Retype, word for word, every line from the one holding "D4: schottky BAT85" through the one holding "C5: 150uF (plus N009, minus GND) -> none" in the entries below, both included, and only those lines.

• **Data**
┄┄┄┄┄┄

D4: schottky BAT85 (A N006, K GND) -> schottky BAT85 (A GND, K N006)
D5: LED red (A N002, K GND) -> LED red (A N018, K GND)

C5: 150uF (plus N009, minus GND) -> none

┄┄┄┄┄┄

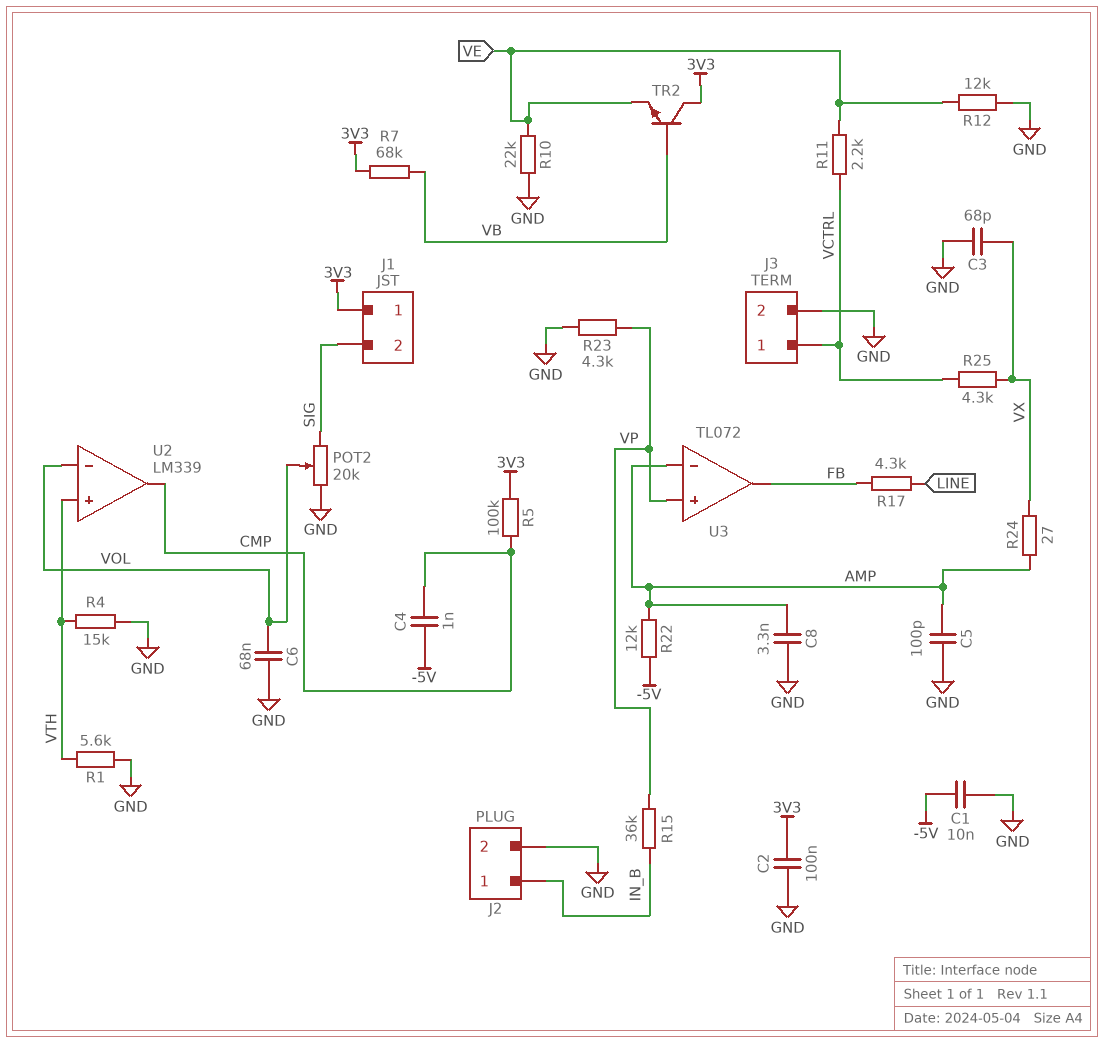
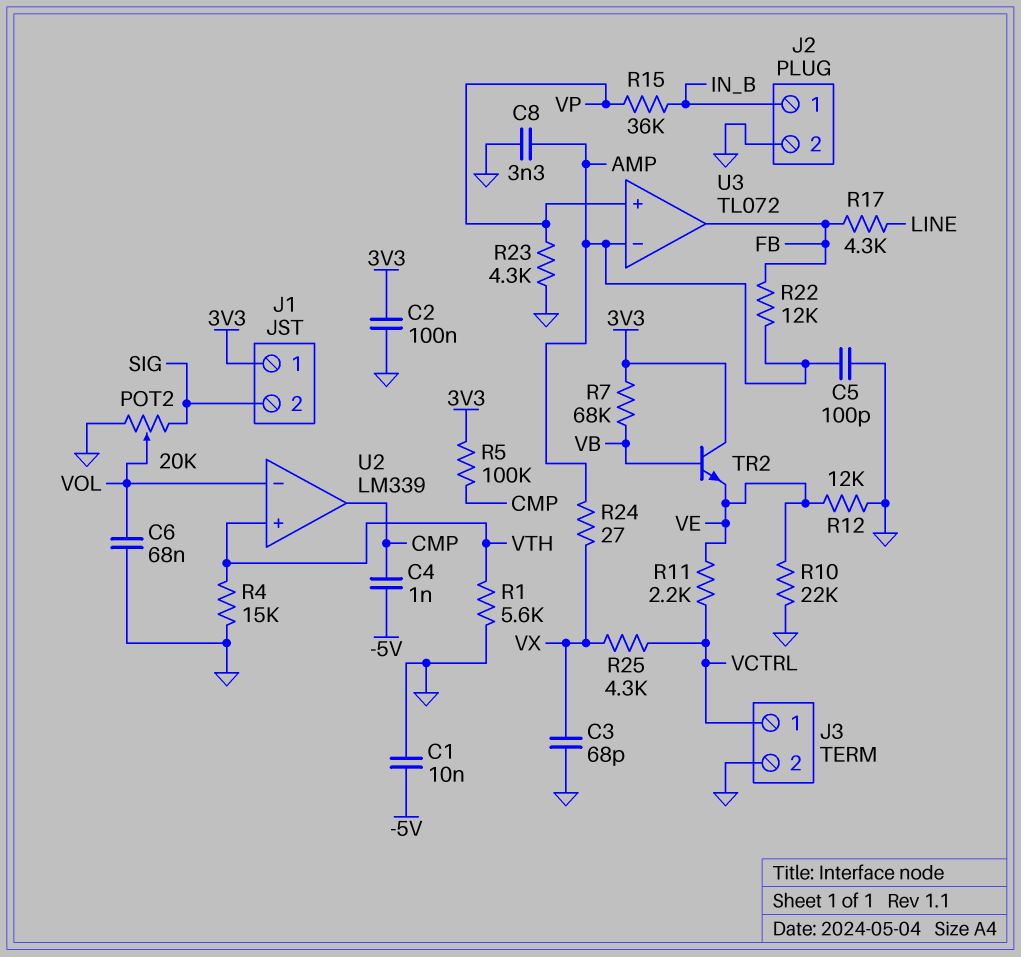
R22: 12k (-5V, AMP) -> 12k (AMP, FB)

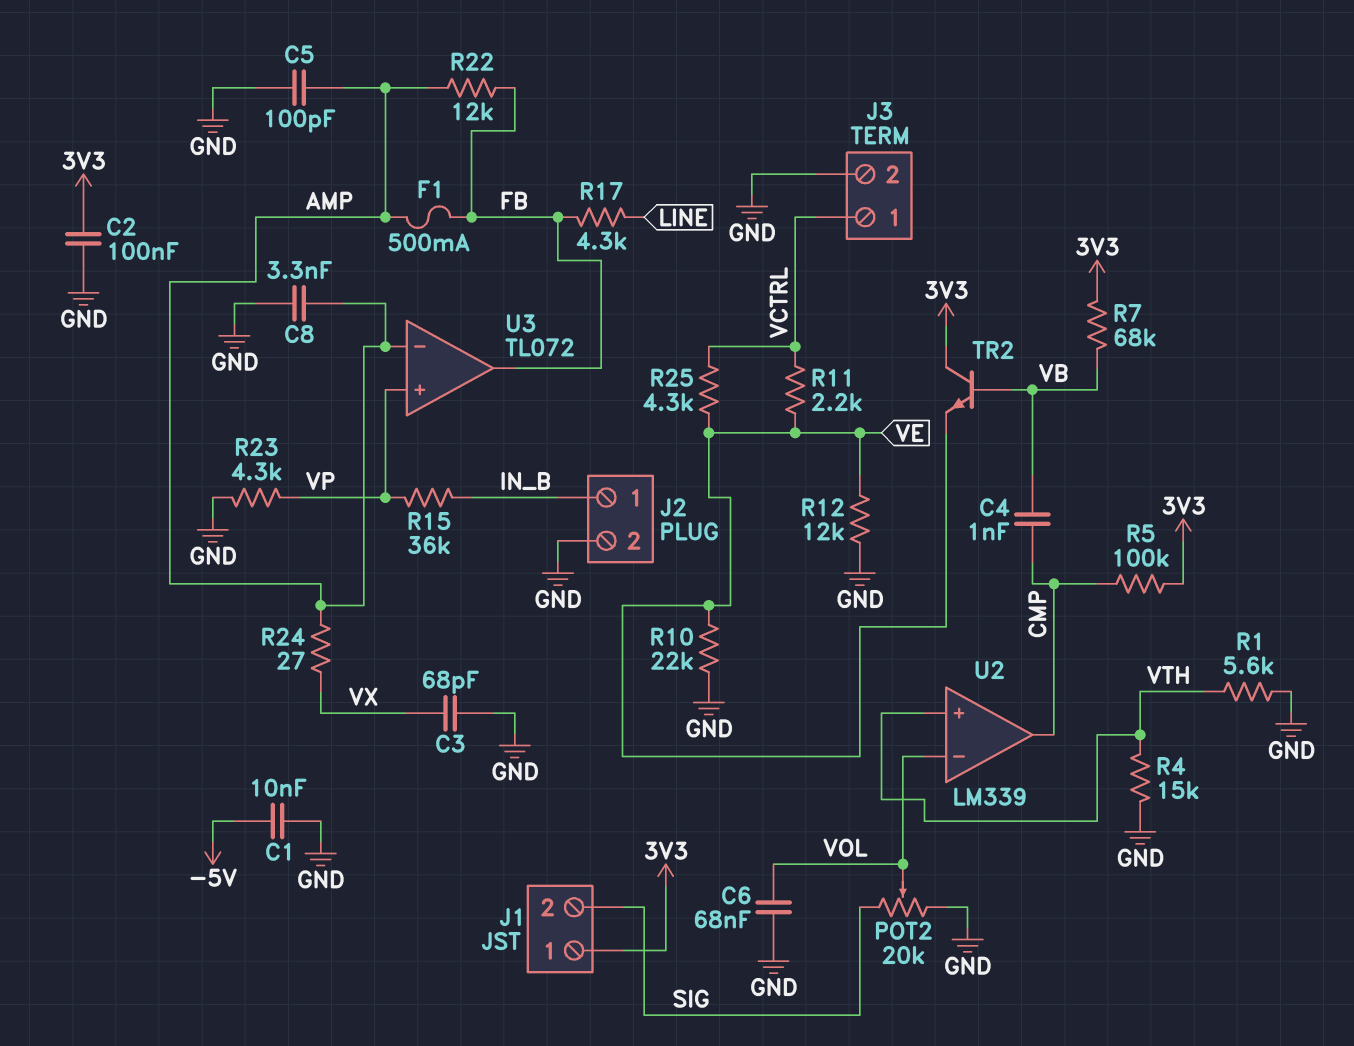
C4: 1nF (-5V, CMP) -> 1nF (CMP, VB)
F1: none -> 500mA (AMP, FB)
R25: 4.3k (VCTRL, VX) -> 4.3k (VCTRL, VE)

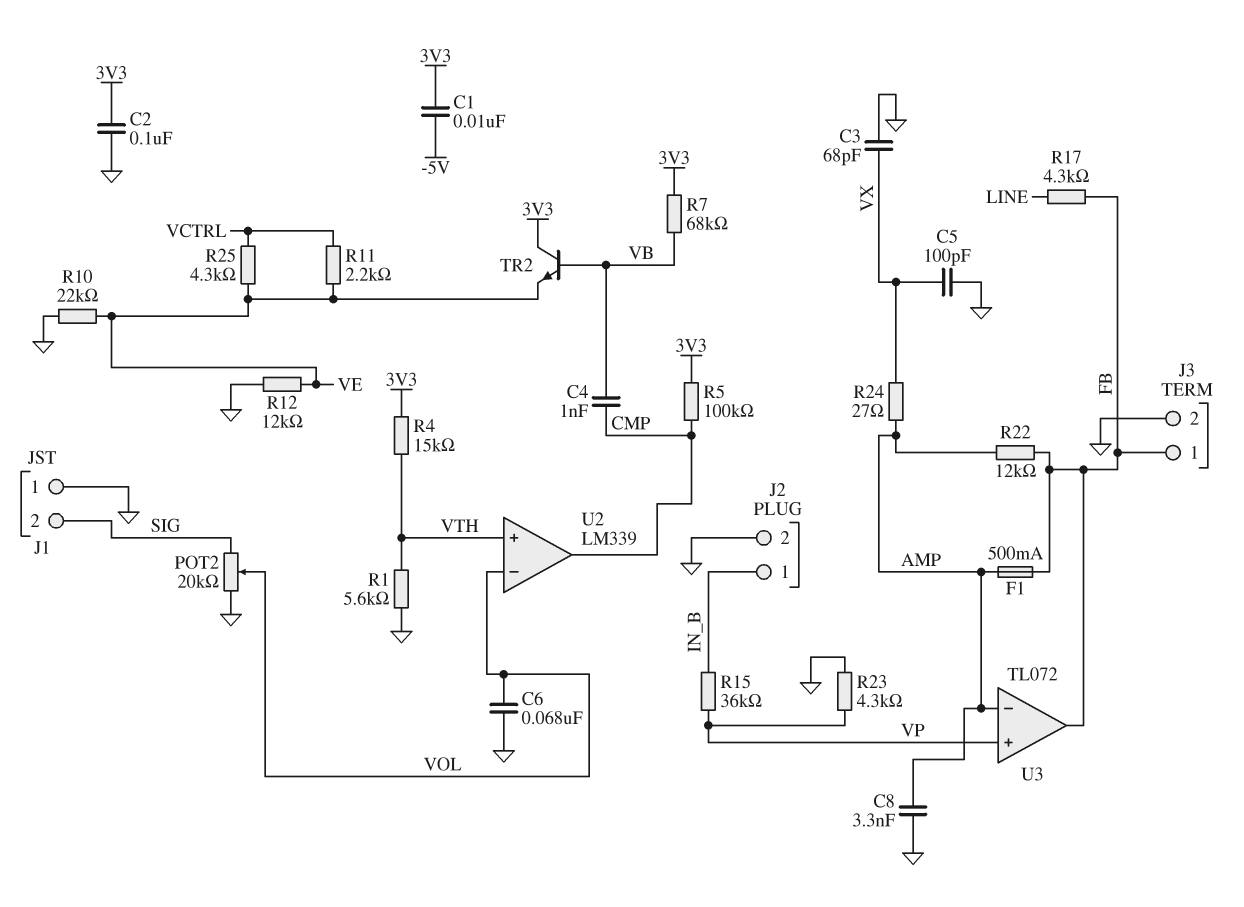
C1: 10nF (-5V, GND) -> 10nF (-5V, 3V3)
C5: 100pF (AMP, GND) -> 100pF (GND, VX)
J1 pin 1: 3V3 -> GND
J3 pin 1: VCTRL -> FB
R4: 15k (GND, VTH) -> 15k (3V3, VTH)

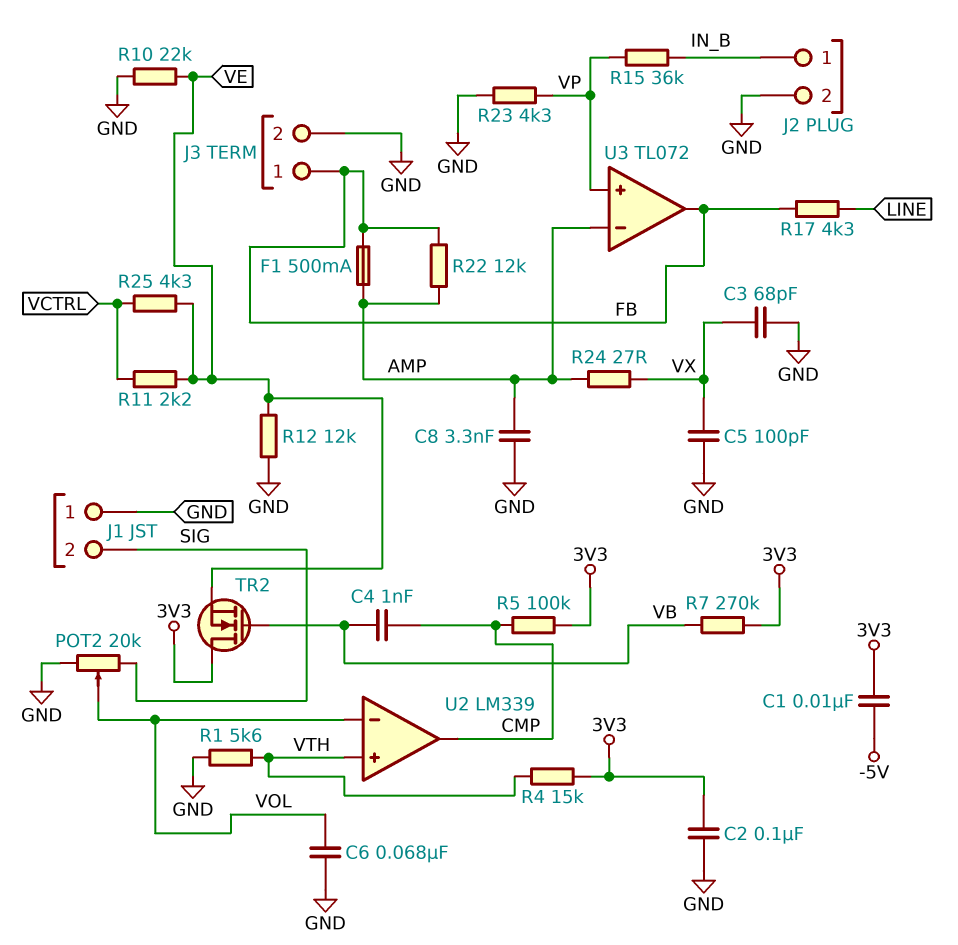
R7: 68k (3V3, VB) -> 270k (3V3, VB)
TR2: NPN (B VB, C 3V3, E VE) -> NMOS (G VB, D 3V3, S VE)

┄┄┄┄┄┄

• **Result for this exercise**
D4: schottky BAT85 (A N006, K GND) -> schottky BAT85 (A GND, K N006)
D5: LED red (A N002, K GND) -> LED red (A N018, K GND)

C5: 150uF (plus N009, minus GND) -> none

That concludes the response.